(Beginning of Input data)

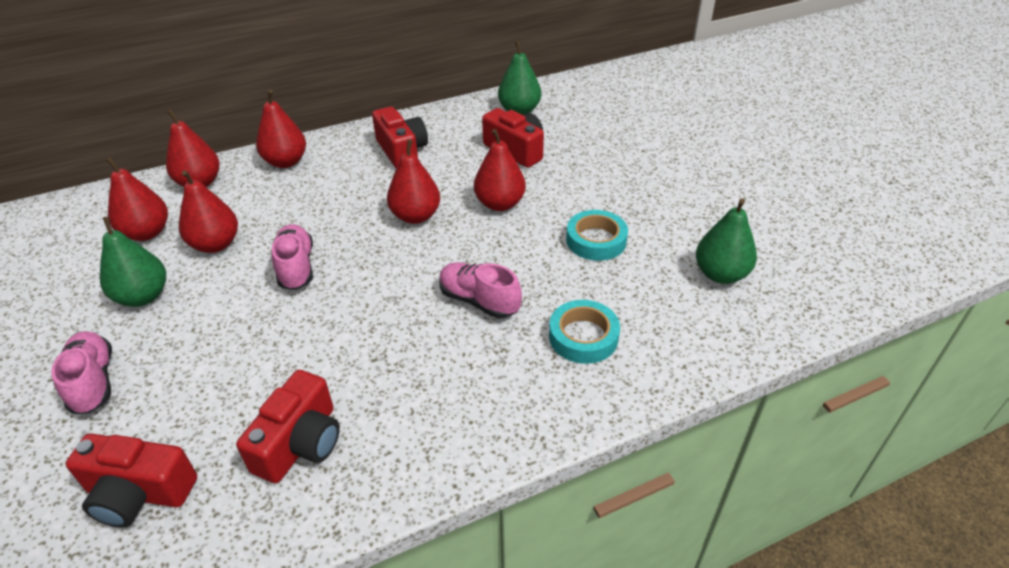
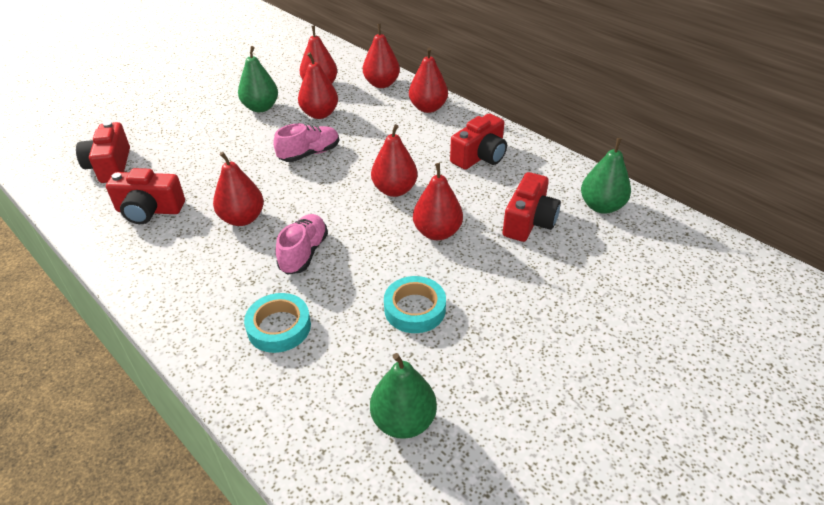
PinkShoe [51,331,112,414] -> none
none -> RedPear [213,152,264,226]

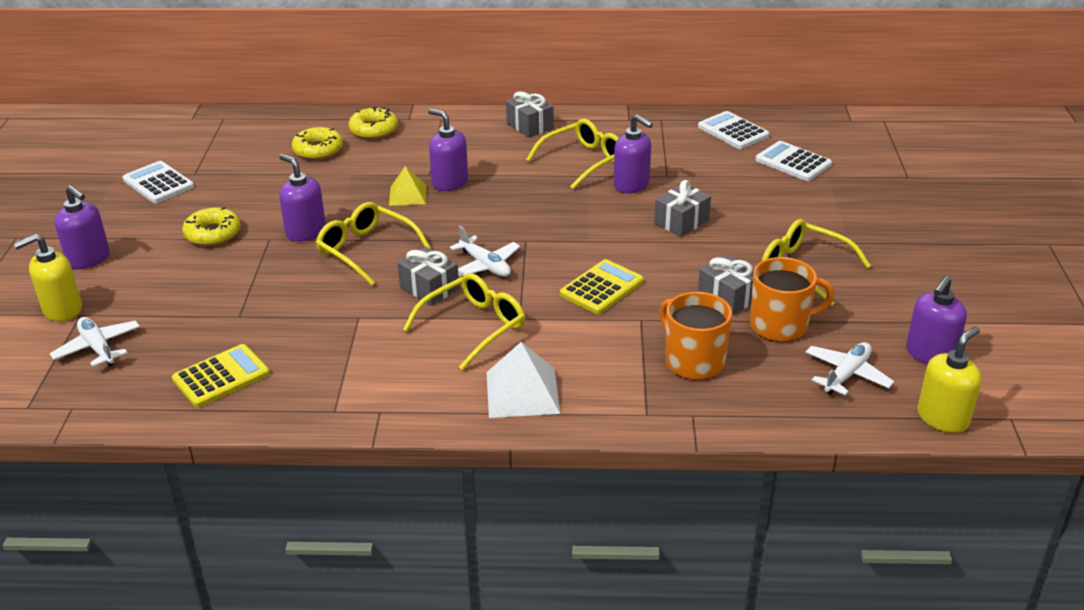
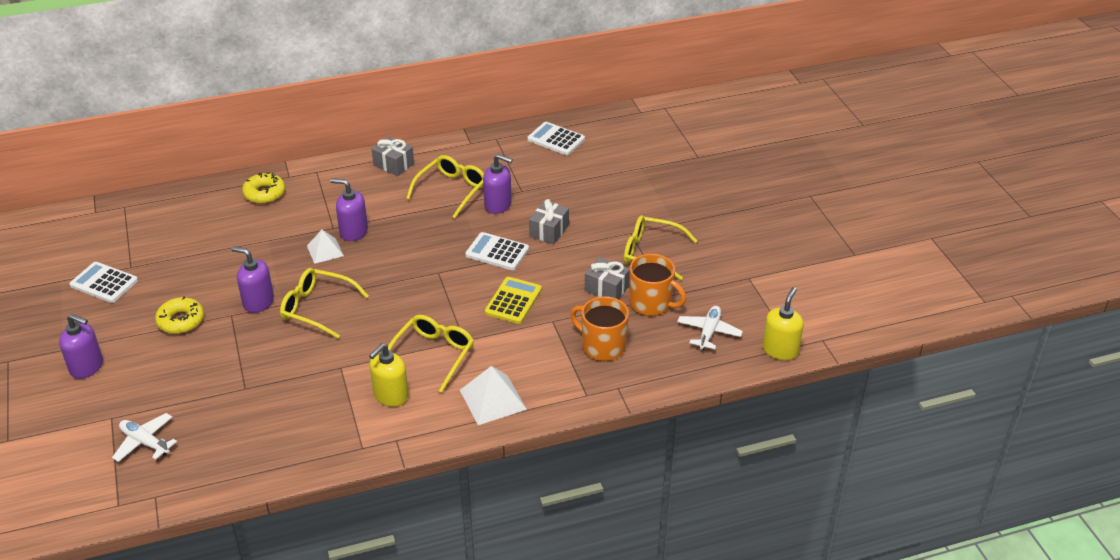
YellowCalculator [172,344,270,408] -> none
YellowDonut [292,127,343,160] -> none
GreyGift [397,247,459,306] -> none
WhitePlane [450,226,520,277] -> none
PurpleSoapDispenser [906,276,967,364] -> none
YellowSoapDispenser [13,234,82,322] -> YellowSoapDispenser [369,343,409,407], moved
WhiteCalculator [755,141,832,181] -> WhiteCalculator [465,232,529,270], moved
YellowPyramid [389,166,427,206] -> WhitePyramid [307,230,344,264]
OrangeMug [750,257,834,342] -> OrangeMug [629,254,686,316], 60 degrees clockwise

(End of Input data)

Task goal: Once the pictures are set aside, give every line above again without alteration.

Result of the task:
PinkShoe [51,331,112,414] -> none
none -> RedPear [213,152,264,226]

YellowCalculator [172,344,270,408] -> none
YellowDonut [292,127,343,160] -> none
GreyGift [397,247,459,306] -> none
WhitePlane [450,226,520,277] -> none
PurpleSoapDispenser [906,276,967,364] -> none
YellowSoapDispenser [13,234,82,322] -> YellowSoapDispenser [369,343,409,407], moved
WhiteCalculator [755,141,832,181] -> WhiteCalculator [465,232,529,270], moved
YellowPyramid [389,166,427,206] -> WhitePyramid [307,230,344,264]
OrangeMug [750,257,834,342] -> OrangeMug [629,254,686,316], 60 degrees clockwise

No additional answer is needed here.